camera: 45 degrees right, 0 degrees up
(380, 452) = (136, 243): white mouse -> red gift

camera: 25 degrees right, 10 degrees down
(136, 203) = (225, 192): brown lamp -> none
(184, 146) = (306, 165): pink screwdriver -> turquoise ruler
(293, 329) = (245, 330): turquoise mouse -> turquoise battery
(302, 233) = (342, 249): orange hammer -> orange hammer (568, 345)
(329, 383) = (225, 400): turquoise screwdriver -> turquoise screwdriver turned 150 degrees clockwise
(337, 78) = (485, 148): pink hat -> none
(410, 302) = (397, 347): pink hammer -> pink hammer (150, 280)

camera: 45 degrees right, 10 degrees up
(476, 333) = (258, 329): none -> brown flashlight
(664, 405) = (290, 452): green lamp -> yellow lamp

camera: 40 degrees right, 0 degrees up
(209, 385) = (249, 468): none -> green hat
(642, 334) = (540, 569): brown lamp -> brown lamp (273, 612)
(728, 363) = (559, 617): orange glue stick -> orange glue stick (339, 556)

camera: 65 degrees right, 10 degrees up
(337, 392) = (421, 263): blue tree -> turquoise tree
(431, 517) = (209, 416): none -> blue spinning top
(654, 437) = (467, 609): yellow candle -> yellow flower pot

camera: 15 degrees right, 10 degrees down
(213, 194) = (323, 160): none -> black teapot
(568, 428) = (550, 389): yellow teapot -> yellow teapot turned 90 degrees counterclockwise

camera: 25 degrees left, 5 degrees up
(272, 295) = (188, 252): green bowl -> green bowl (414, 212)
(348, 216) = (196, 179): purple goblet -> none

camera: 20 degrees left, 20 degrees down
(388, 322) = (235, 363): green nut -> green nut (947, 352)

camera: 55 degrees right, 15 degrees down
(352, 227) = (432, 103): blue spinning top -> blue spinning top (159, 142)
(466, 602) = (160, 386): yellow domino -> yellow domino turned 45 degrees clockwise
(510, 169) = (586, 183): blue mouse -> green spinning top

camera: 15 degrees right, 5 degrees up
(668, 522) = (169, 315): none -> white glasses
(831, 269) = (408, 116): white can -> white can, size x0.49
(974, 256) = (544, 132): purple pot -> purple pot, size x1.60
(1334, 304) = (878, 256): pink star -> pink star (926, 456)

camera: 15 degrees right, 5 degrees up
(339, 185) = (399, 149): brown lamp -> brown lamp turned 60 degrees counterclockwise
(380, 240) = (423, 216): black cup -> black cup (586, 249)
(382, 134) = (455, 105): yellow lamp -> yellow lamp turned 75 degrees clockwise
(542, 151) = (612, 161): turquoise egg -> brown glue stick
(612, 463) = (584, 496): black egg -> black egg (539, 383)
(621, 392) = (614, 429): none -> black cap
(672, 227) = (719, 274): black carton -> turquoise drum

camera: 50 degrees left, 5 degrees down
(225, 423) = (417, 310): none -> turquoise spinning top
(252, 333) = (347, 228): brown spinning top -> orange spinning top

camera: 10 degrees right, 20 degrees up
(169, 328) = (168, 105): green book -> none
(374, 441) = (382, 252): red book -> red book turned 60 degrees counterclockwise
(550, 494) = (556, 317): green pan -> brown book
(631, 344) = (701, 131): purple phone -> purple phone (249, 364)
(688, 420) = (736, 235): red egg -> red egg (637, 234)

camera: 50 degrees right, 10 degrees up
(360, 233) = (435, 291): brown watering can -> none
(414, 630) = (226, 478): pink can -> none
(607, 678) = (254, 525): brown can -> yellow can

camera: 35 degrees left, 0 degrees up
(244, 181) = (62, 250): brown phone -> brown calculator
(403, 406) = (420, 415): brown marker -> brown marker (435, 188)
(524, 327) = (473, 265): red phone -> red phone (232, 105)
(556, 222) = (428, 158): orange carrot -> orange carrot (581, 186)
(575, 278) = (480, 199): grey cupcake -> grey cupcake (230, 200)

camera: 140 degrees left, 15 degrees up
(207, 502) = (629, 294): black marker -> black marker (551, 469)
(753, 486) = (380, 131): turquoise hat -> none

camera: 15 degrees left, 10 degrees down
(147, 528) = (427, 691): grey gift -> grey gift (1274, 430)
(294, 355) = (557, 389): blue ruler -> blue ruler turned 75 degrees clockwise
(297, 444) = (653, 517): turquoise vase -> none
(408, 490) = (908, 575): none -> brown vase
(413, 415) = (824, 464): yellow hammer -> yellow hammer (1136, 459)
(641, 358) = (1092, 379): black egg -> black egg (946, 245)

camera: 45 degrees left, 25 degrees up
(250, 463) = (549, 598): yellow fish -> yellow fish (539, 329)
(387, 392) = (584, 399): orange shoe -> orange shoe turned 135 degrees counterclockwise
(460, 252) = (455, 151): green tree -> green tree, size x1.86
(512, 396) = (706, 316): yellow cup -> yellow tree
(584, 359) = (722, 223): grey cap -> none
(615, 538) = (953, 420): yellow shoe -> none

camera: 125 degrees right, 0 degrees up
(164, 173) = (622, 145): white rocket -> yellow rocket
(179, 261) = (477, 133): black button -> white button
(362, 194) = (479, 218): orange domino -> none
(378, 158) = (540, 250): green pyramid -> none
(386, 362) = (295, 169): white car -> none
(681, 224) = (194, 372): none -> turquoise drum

• **What you should do**: What you return must match the data line for line.

• **The completed task**:
camera: 45 degrees right, 0 degrees up
(380, 452) = (136, 243): white mouse -> red gift

camera: 25 degrees right, 10 degrees down
(136, 203) = (225, 192): brown lamp -> none
(184, 146) = (306, 165): pink screwdriver -> turquoise ruler
(293, 329) = (245, 330): turquoise mouse -> turquoise battery
(302, 233) = (342, 249): orange hammer -> orange hammer (568, 345)
(329, 383) = (225, 400): turquoise screwdriver -> turquoise screwdriver turned 150 degrees clockwise
(337, 78) = (485, 148): pink hat -> none
(410, 302) = (397, 347): pink hammer -> pink hammer (150, 280)

camera: 45 degrees right, 10 degrees up
(476, 333) = (258, 329): none -> brown flashlight
(664, 405) = (290, 452): green lamp -> yellow lamp

camera: 40 degrees right, 0 degrees up
(209, 385) = (249, 468): none -> green hat
(642, 334) = (540, 569): brown lamp -> brown lamp (273, 612)
(728, 363) = (559, 617): orange glue stick -> orange glue stick (339, 556)

camera: 65 degrees right, 10 degrees up
(337, 392) = (421, 263): blue tree -> turquoise tree
(431, 517) = (209, 416): none -> blue spinning top
(654, 437) = (467, 609): yellow candle -> yellow flower pot

camera: 15 degrees right, 10 degrees down
(213, 194) = (323, 160): none -> black teapot
(568, 428) = (550, 389): yellow teapot -> yellow teapot turned 90 degrees counterclockwise

camera: 25 degrees left, 5 degrees up
(272, 295) = (188, 252): green bowl -> green bowl (414, 212)
(348, 216) = (196, 179): purple goblet -> none

camera: 20 degrees left, 20 degrees down
(388, 322) = (235, 363): green nut -> green nut (947, 352)

camera: 55 degrees right, 15 degrees down
(352, 227) = (432, 103): blue spinning top -> blue spinning top (159, 142)
(466, 602) = (160, 386): yellow domino -> yellow domino turned 45 degrees clockwise
(510, 169) = (586, 183): blue mouse -> green spinning top

camera: 15 degrees right, 5 degrees up
(668, 522) = (169, 315): none -> white glasses
(831, 269) = (408, 116): white can -> white can, size x0.49
(974, 256) = (544, 132): purple pot -> purple pot, size x1.60
(1334, 304) = (878, 256): pink star -> pink star (926, 456)

camera: 15 degrees right, 5 degrees up
(339, 185) = (399, 149): brown lamp -> brown lamp turned 60 degrees counterclockwise
(380, 240) = (423, 216): black cup -> black cup (586, 249)
(382, 134) = (455, 105): yellow lamp -> yellow lamp turned 75 degrees clockwise
(542, 151) = (612, 161): turquoise egg -> brown glue stick
(612, 463) = (584, 496): black egg -> black egg (539, 383)
(621, 392) = (614, 429): none -> black cap
(672, 227) = (719, 274): black carton -> turquoise drum

camera: 50 degrees left, 5 degrees down
(225, 423) = (417, 310): none -> turquoise spinning top
(252, 333) = (347, 228): brown spinning top -> orange spinning top

camera: 10 degrees right, 20 degrees up
(169, 328) = (168, 105): green book -> none
(374, 441) = (382, 252): red book -> red book turned 60 degrees counterclockwise
(550, 494) = (556, 317): green pan -> brown book
(631, 344) = (701, 131): purple phone -> purple phone (249, 364)
(688, 420) = (736, 235): red egg -> red egg (637, 234)

camera: 50 degrees right, 10 degrees up
(360, 233) = (435, 291): brown watering can -> none
(414, 630) = (226, 478): pink can -> none
(607, 678) = (254, 525): brown can -> yellow can

camera: 35 degrees left, 0 degrees up
(244, 181) = (62, 250): brown phone -> brown calculator
(403, 406) = (420, 415): brown marker -> brown marker (435, 188)
(524, 327) = (473, 265): red phone -> red phone (232, 105)
(556, 222) = (428, 158): orange carrot -> orange carrot (581, 186)
(575, 278) = (480, 199): grey cupcake -> grey cupcake (230, 200)

camera: 140 degrees left, 15 degrees up
(207, 502) = (629, 294): black marker -> black marker (551, 469)
(753, 486) = (380, 131): turquoise hat -> none

camera: 15 degrees left, 10 degrees down
(147, 528) = (427, 691): grey gift -> grey gift (1274, 430)
(294, 355) = (557, 389): blue ruler -> blue ruler turned 75 degrees clockwise
(297, 444) = (653, 517): turquoise vase -> none
(408, 490) = (908, 575): none -> brown vase
(413, 415) = (824, 464): yellow hammer -> yellow hammer (1136, 459)
(641, 358) = (1092, 379): black egg -> black egg (946, 245)

camera: 45 degrees left, 25 degrees up
(250, 463) = (549, 598): yellow fish -> yellow fish (539, 329)
(387, 392) = (584, 399): orange shoe -> orange shoe turned 135 degrees counterclockwise
(460, 252) = (455, 151): green tree -> green tree, size x1.86
(512, 396) = (706, 316): yellow cup -> yellow tree
(584, 359) = (722, 223): grey cap -> none
(615, 538) = (953, 420): yellow shoe -> none

camera: 125 degrees right, 0 degrees up
(164, 173) = (622, 145): white rocket -> yellow rocket
(179, 261) = (477, 133): black button -> white button
(362, 194) = (479, 218): orange domino -> none
(378, 158) = (540, 250): green pyramid -> none
(386, 362) = (295, 169): white car -> none
(681, 224) = (194, 372): none -> turquoise drum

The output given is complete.